_EXERCISE PROMPT:_ Write out exactly the lines from the one with "(328, 532) = (633, 561): red" through the last line of the data below, but not the pictures.

Start of THE DATA

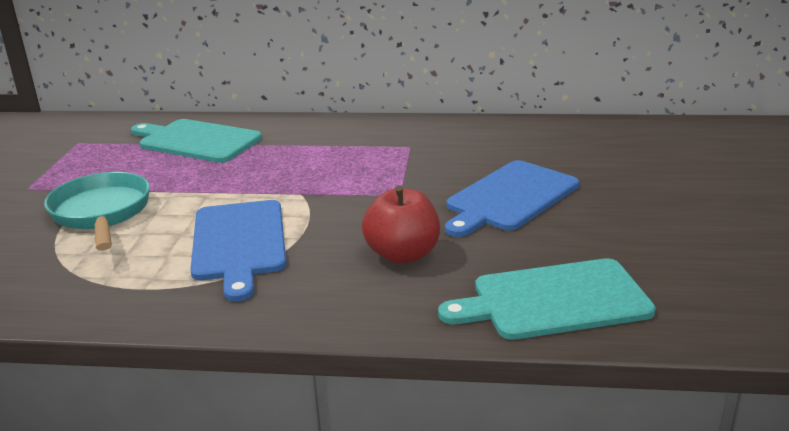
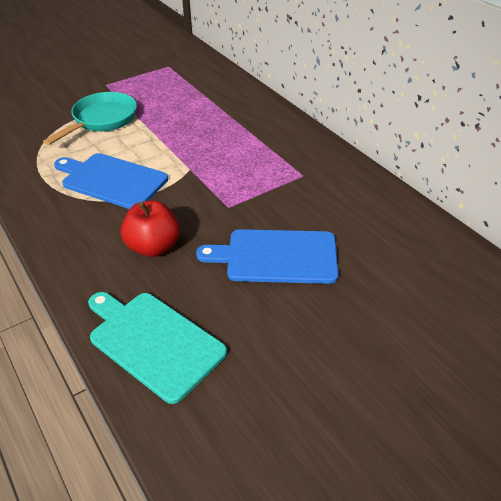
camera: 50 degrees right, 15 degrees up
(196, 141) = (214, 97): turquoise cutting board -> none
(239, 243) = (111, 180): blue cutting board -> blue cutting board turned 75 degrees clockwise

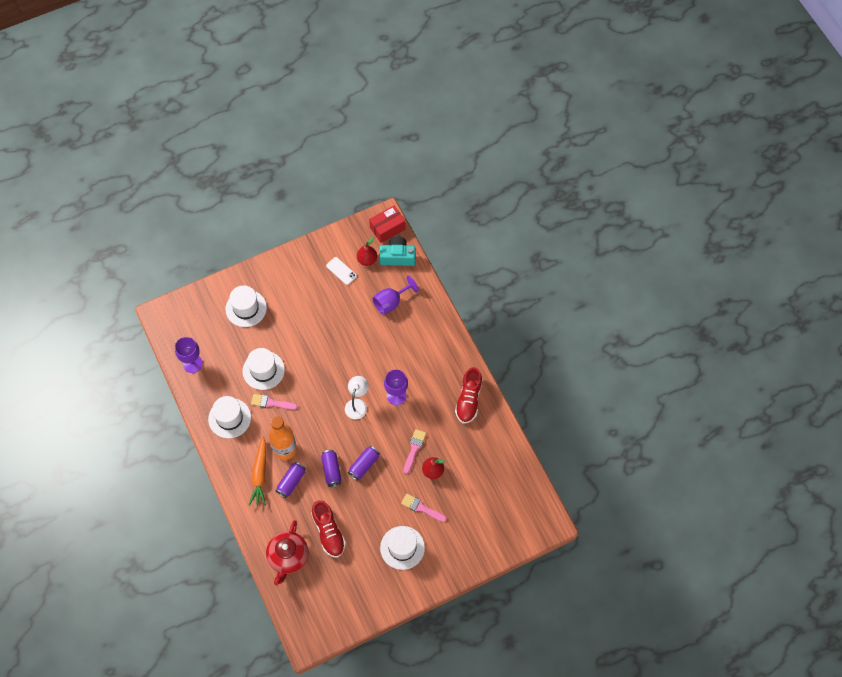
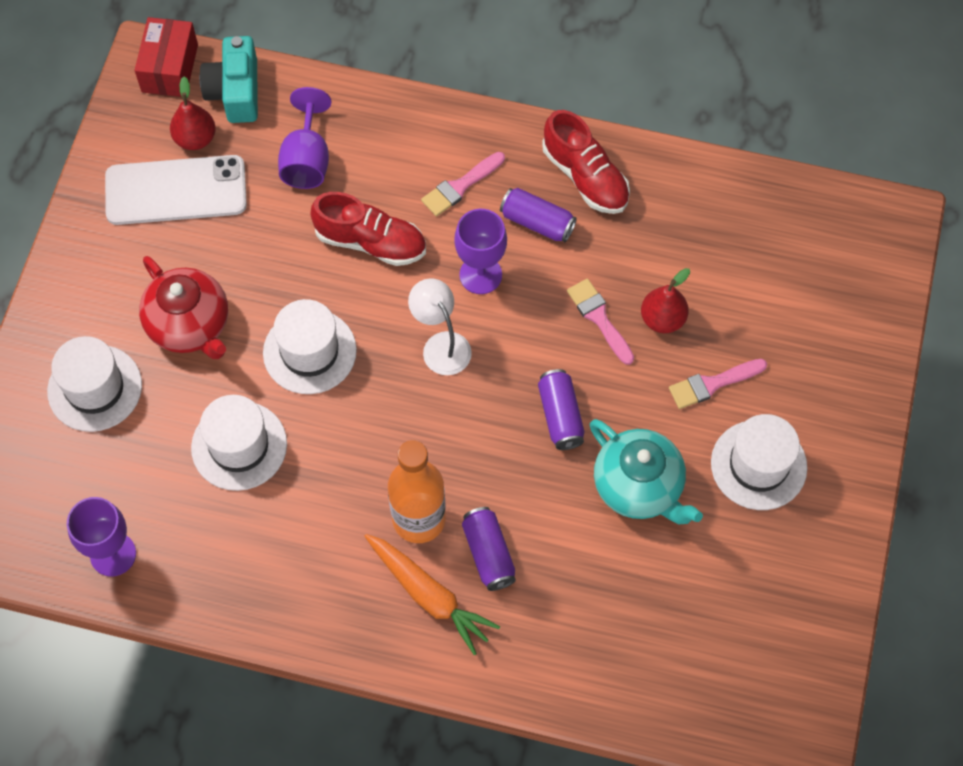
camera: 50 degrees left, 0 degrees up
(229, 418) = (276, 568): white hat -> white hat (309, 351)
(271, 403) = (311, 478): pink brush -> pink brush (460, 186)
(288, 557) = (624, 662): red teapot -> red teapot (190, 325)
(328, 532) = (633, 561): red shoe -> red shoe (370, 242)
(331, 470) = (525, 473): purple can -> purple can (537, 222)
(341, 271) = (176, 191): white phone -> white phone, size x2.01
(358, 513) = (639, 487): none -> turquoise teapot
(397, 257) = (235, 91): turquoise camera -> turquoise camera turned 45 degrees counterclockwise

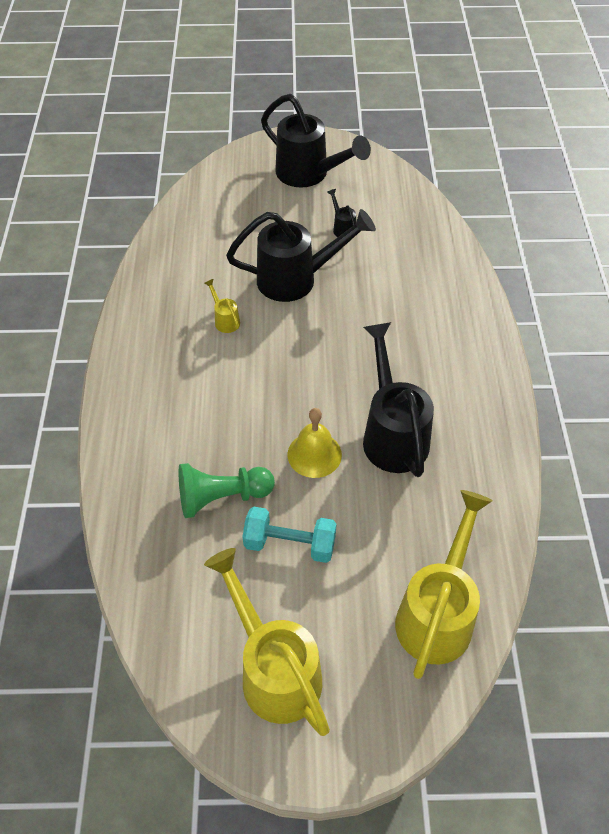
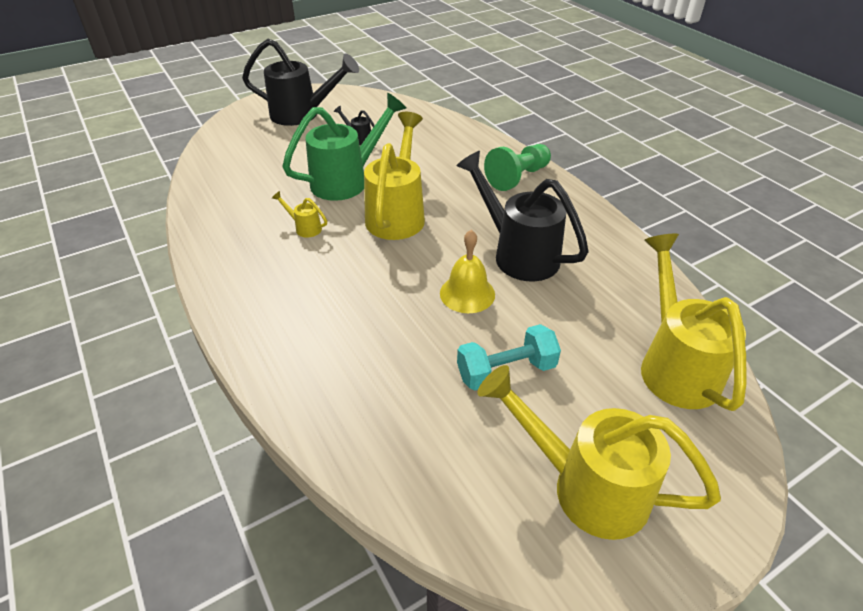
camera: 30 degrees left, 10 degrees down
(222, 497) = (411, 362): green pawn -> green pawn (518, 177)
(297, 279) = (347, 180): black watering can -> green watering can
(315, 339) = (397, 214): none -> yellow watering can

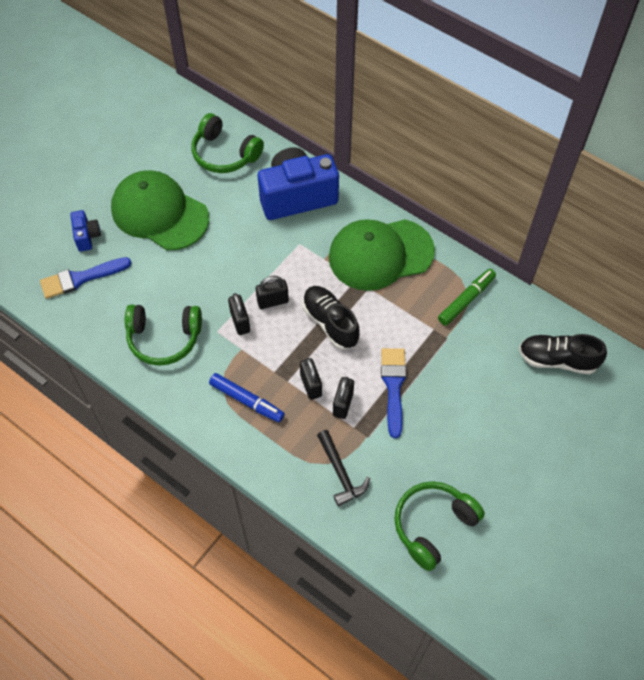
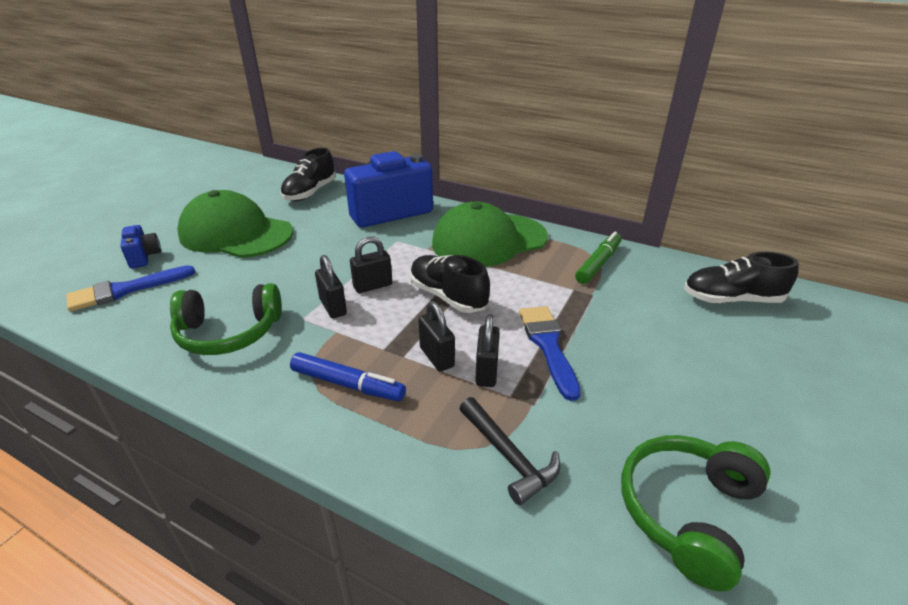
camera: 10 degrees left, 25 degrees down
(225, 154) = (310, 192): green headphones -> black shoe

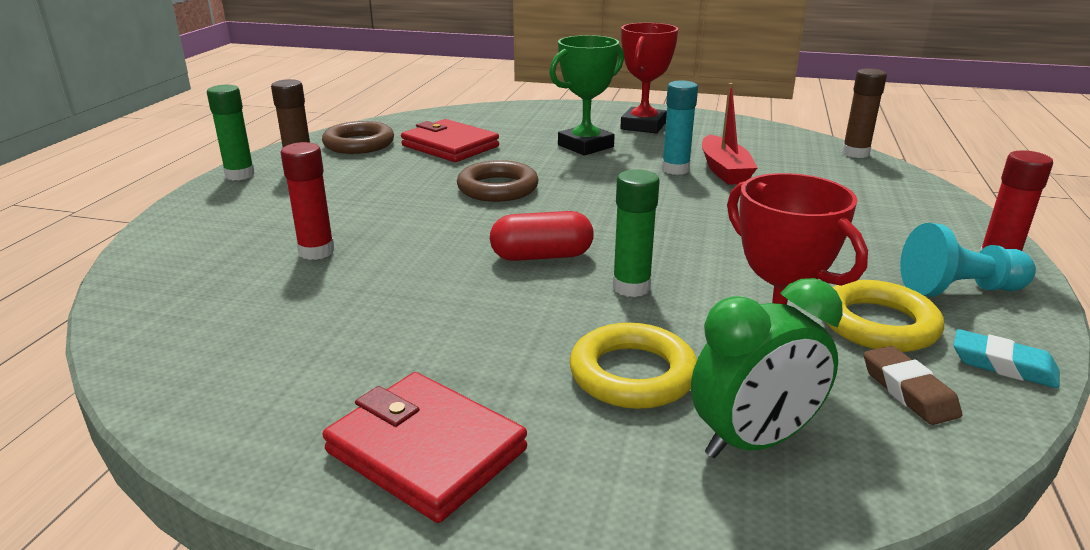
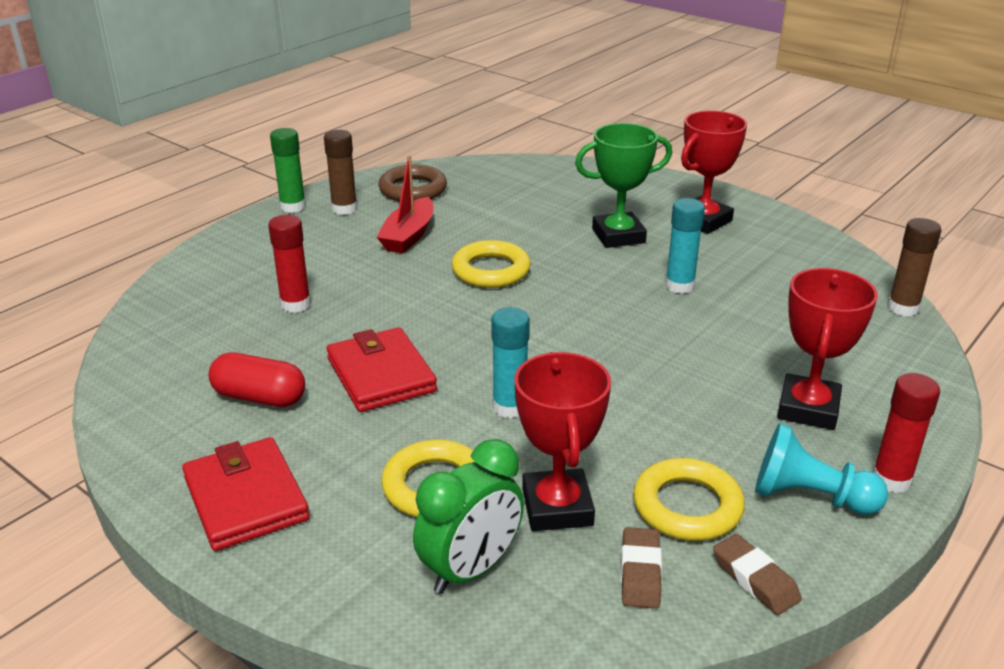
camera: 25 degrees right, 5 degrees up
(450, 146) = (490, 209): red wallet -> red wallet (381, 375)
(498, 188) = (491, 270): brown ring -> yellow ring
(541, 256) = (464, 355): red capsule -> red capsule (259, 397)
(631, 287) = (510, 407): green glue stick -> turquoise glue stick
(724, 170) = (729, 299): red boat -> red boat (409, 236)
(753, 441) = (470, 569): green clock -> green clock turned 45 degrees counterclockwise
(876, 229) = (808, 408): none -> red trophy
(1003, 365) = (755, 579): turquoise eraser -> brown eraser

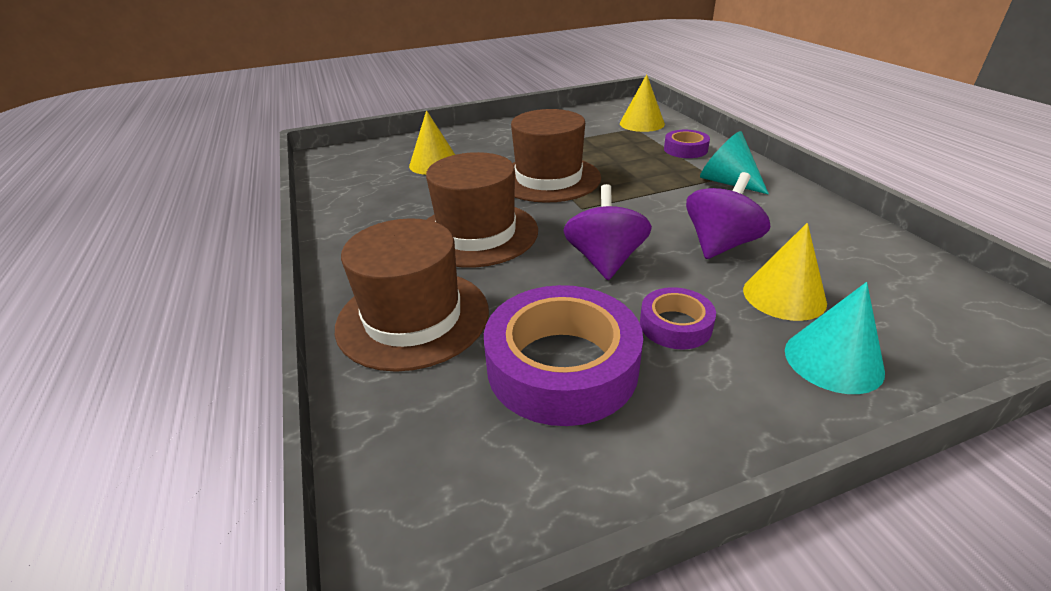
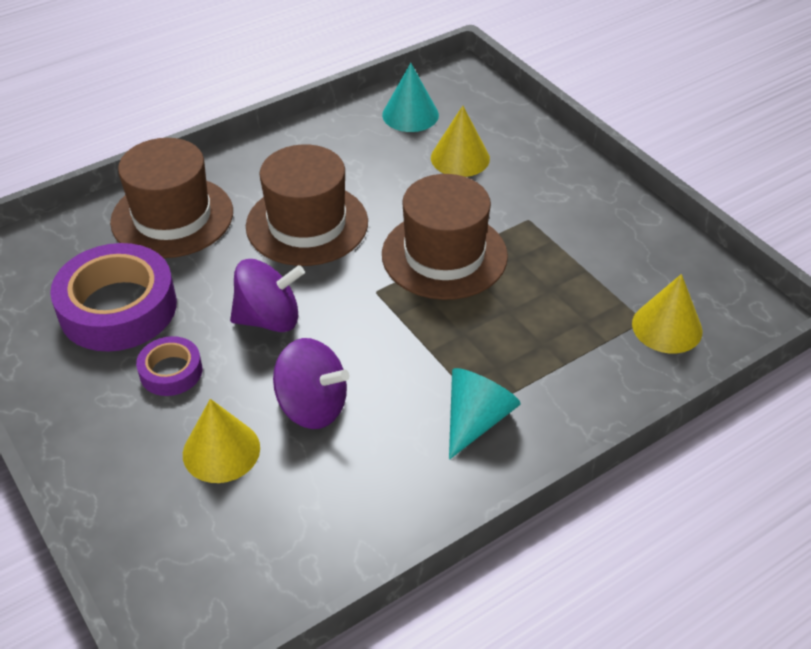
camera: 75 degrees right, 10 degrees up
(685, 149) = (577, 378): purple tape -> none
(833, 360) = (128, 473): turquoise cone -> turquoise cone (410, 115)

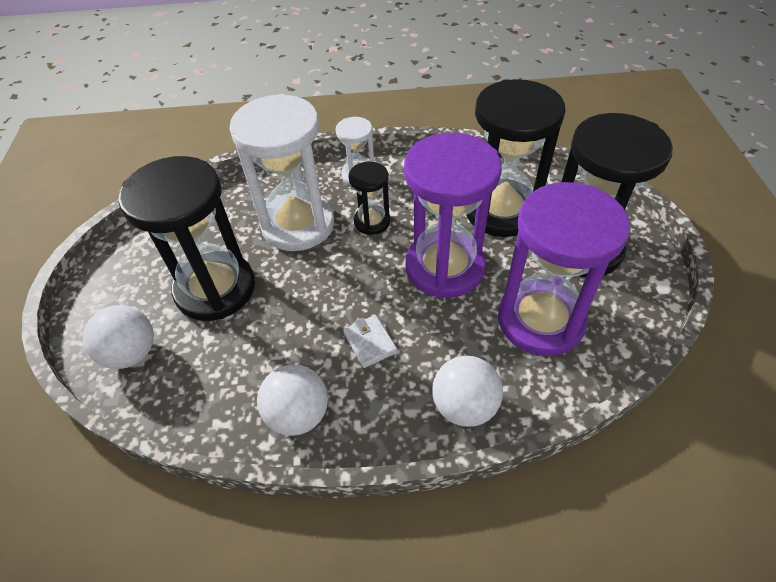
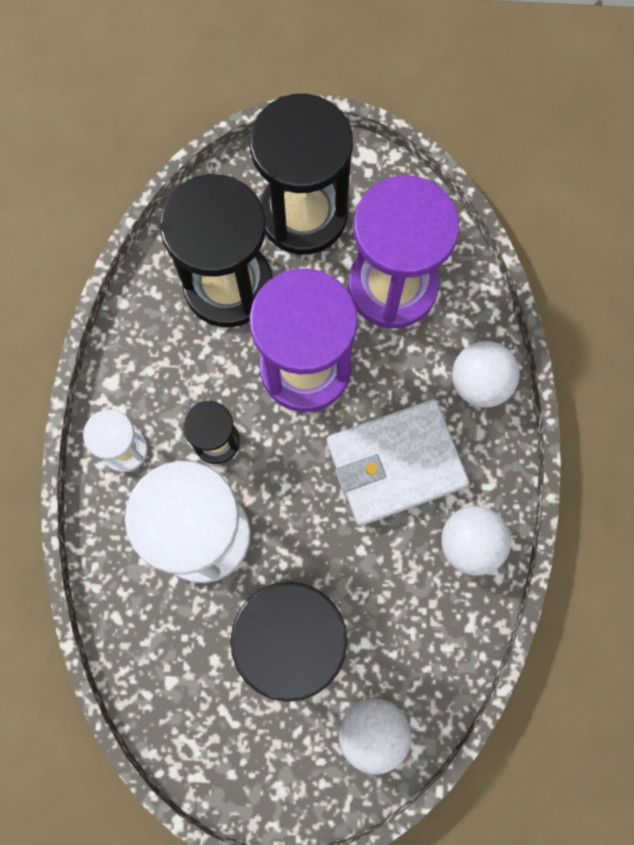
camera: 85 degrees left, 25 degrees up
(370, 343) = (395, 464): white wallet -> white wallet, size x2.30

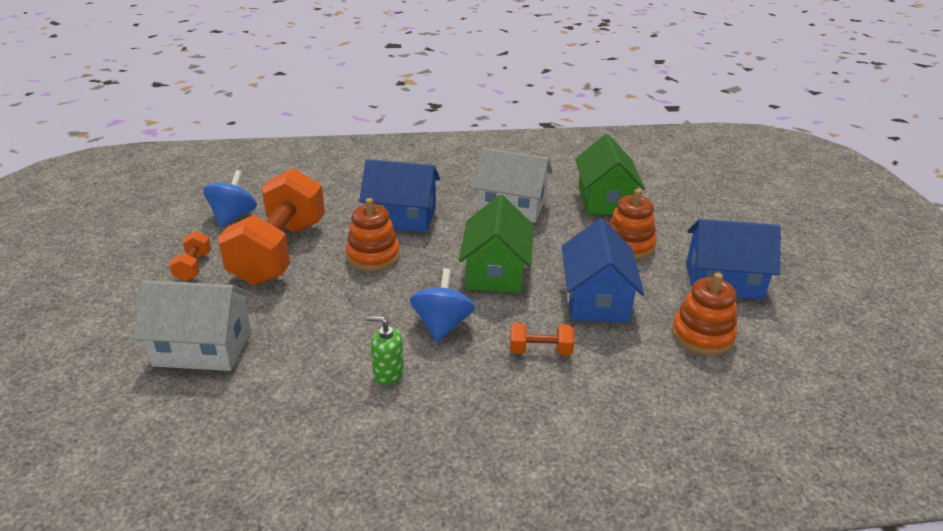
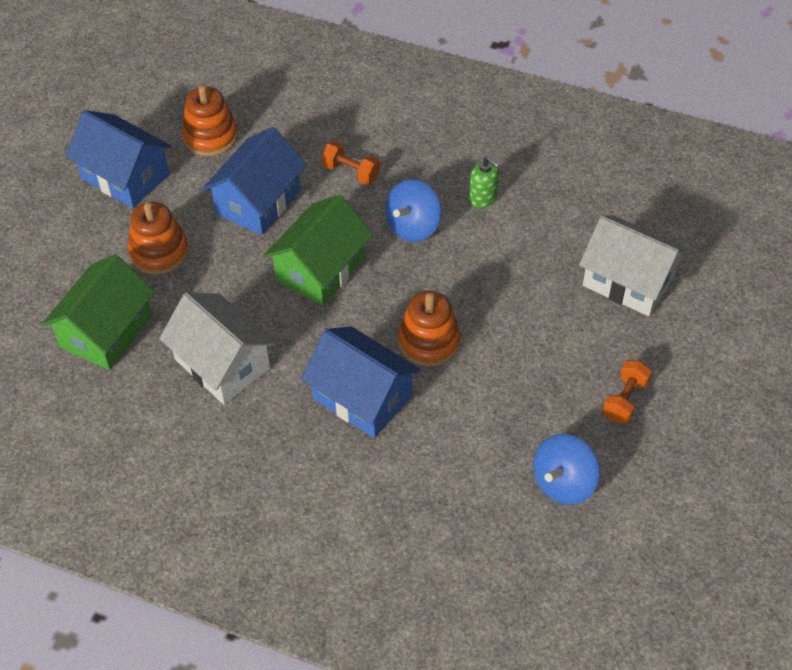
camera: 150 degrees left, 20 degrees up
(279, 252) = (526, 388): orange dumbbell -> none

End of THE DATA

_ANSWER TO THIS EXERCISE:_
(328, 532) = (633, 561): red shoe -> red shoe (370, 242)
(331, 470) = (525, 473): purple can -> purple can (537, 222)
(341, 271) = (176, 191): white phone -> white phone, size x2.01
(358, 513) = (639, 487): none -> turquoise teapot
(397, 257) = (235, 91): turquoise camera -> turquoise camera turned 45 degrees counterclockwise

camera: 30 degrees left, 10 degrees down
(222, 497) = (411, 362): green pawn -> green pawn (518, 177)
(297, 279) = (347, 180): black watering can -> green watering can
(315, 339) = (397, 214): none -> yellow watering can

camera: 10 degrees left, 25 degrees down
(225, 154) = (310, 192): green headphones -> black shoe

camera: 25 degrees right, 5 degrees up
(450, 146) = (490, 209): red wallet -> red wallet (381, 375)
(498, 188) = (491, 270): brown ring -> yellow ring
(541, 256) = (464, 355): red capsule -> red capsule (259, 397)
(631, 287) = (510, 407): green glue stick -> turquoise glue stick
(724, 170) = (729, 299): red boat -> red boat (409, 236)
(753, 441) = (470, 569): green clock -> green clock turned 45 degrees counterclockwise
(876, 229) = (808, 408): none -> red trophy
(1003, 365) = (755, 579): turquoise eraser -> brown eraser

camera: 75 degrees right, 10 degrees up
(685, 149) = (577, 378): purple tape -> none
(833, 360) = (128, 473): turquoise cone -> turquoise cone (410, 115)

camera: 85 degrees left, 25 degrees up
(370, 343) = (395, 464): white wallet -> white wallet, size x2.30

camera: 150 degrees left, 20 degrees up
(279, 252) = (526, 388): orange dumbbell -> none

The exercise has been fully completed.